# DATA BELOW
★ ★ ★ ★ ★
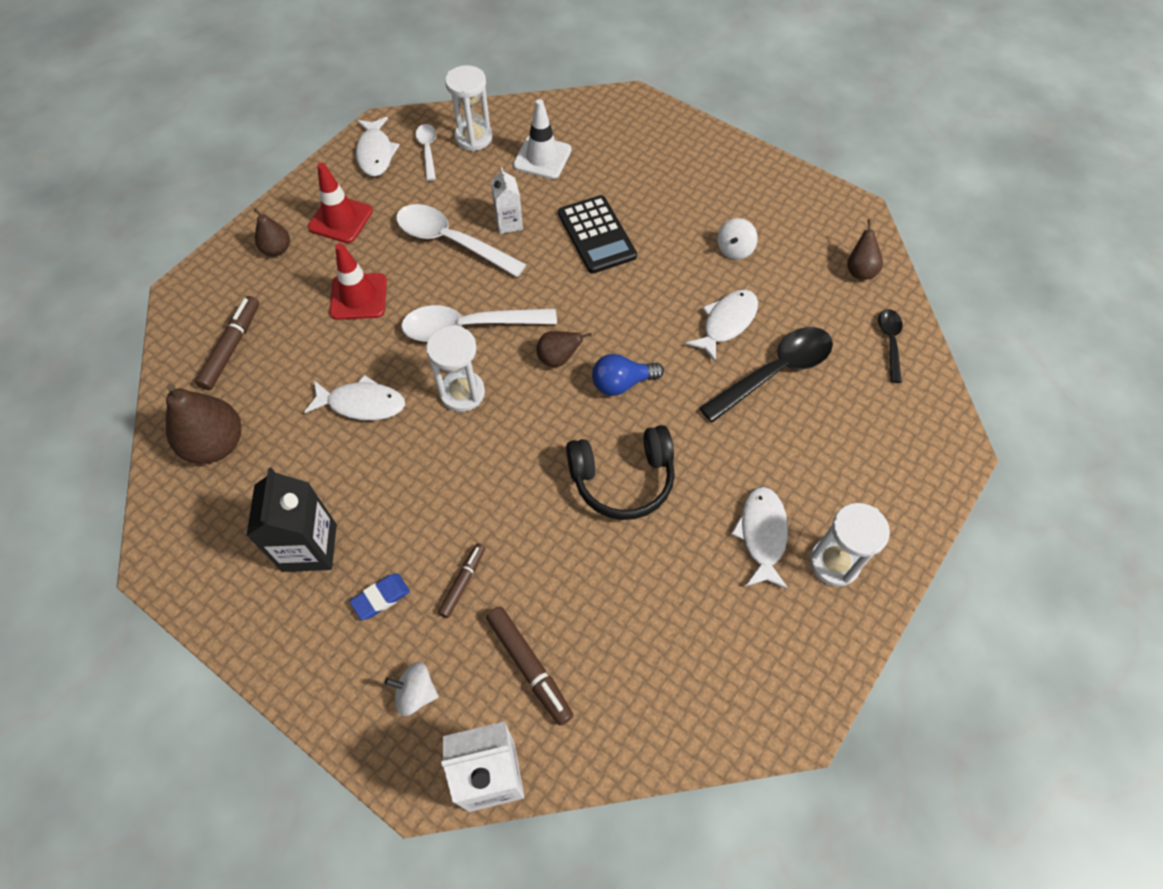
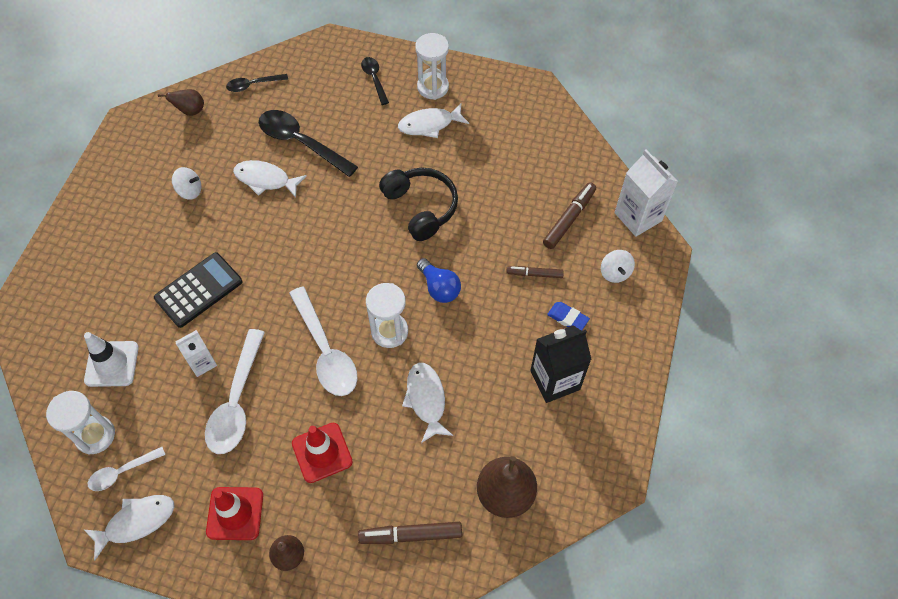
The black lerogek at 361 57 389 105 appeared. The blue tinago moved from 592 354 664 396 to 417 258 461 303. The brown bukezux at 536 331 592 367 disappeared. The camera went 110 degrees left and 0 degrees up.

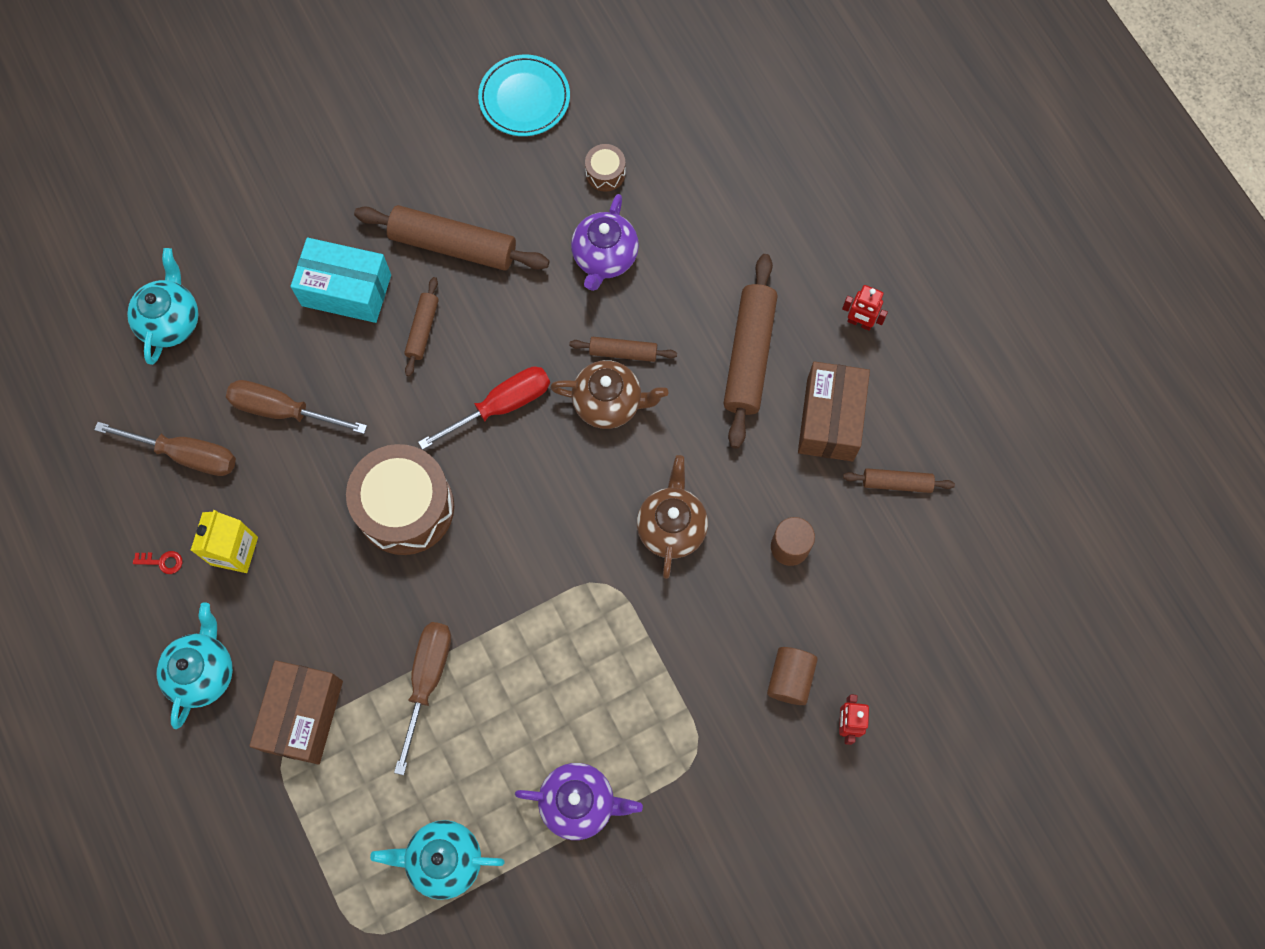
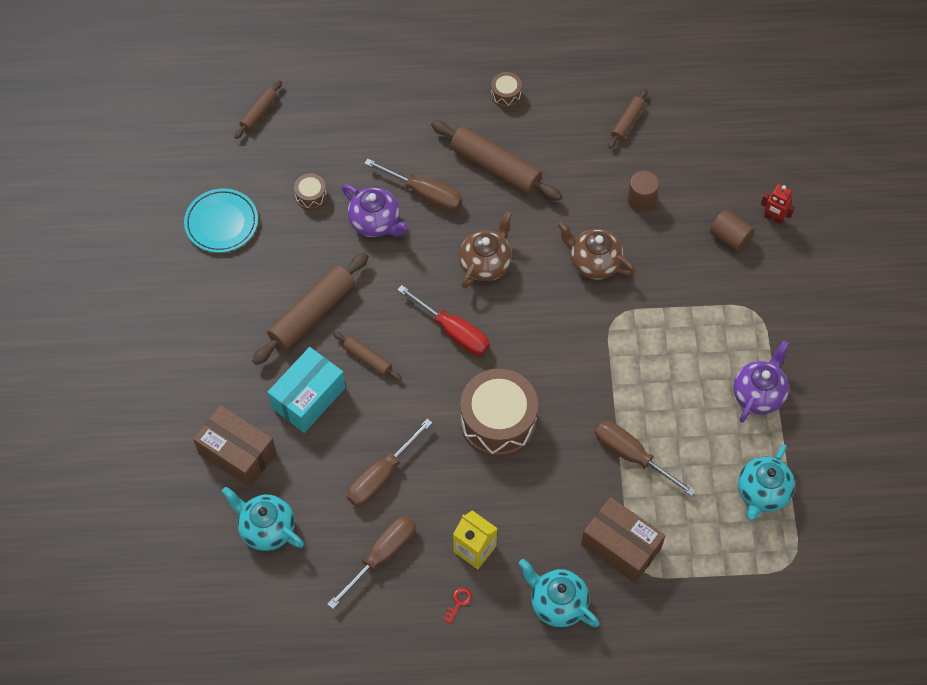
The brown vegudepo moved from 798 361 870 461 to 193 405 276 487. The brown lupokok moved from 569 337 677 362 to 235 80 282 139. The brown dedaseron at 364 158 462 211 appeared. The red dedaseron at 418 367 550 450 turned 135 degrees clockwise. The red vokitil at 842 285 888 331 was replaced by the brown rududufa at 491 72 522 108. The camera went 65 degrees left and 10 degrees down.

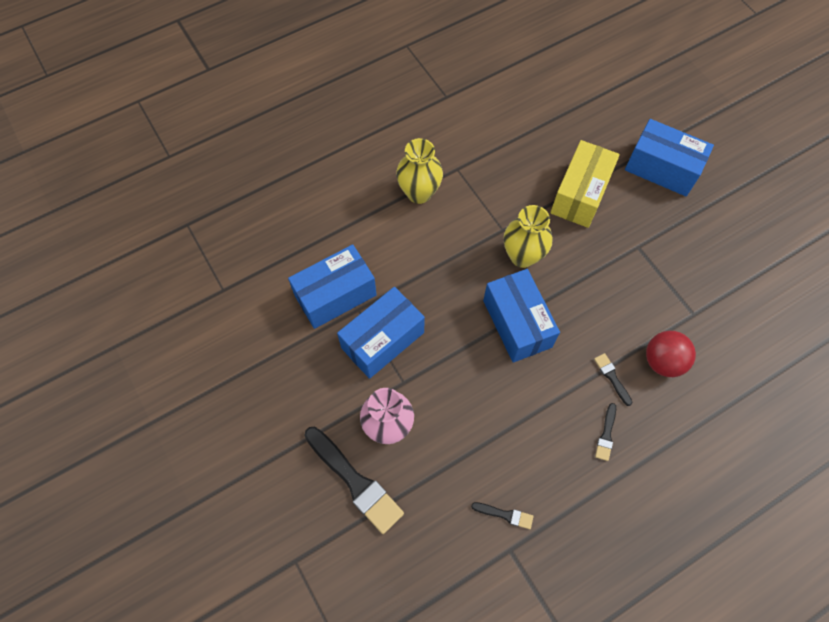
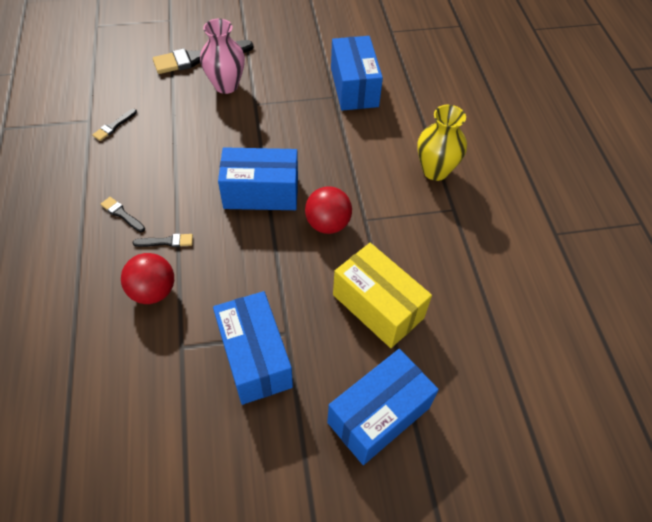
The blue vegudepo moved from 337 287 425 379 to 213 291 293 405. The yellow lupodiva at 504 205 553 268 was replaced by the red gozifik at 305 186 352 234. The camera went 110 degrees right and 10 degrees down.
★ ★ ★ ★ ★
# PROBLEM TO WORK ON
All of the data above needs to be retyped exactly, with the pictures removed.

# SOLUTION TO THIS TASK
The black lerogek at 361 57 389 105 appeared. The blue tinago moved from 592 354 664 396 to 417 258 461 303. The brown bukezux at 536 331 592 367 disappeared. The camera went 110 degrees left and 0 degrees up.

The brown vegudepo moved from 798 361 870 461 to 193 405 276 487. The brown lupokok moved from 569 337 677 362 to 235 80 282 139. The brown dedaseron at 364 158 462 211 appeared. The red dedaseron at 418 367 550 450 turned 135 degrees clockwise. The red vokitil at 842 285 888 331 was replaced by the brown rududufa at 491 72 522 108. The camera went 65 degrees left and 10 degrees down.

The blue vegudepo moved from 337 287 425 379 to 213 291 293 405. The yellow lupodiva at 504 205 553 268 was replaced by the red gozifik at 305 186 352 234. The camera went 110 degrees right and 10 degrees down.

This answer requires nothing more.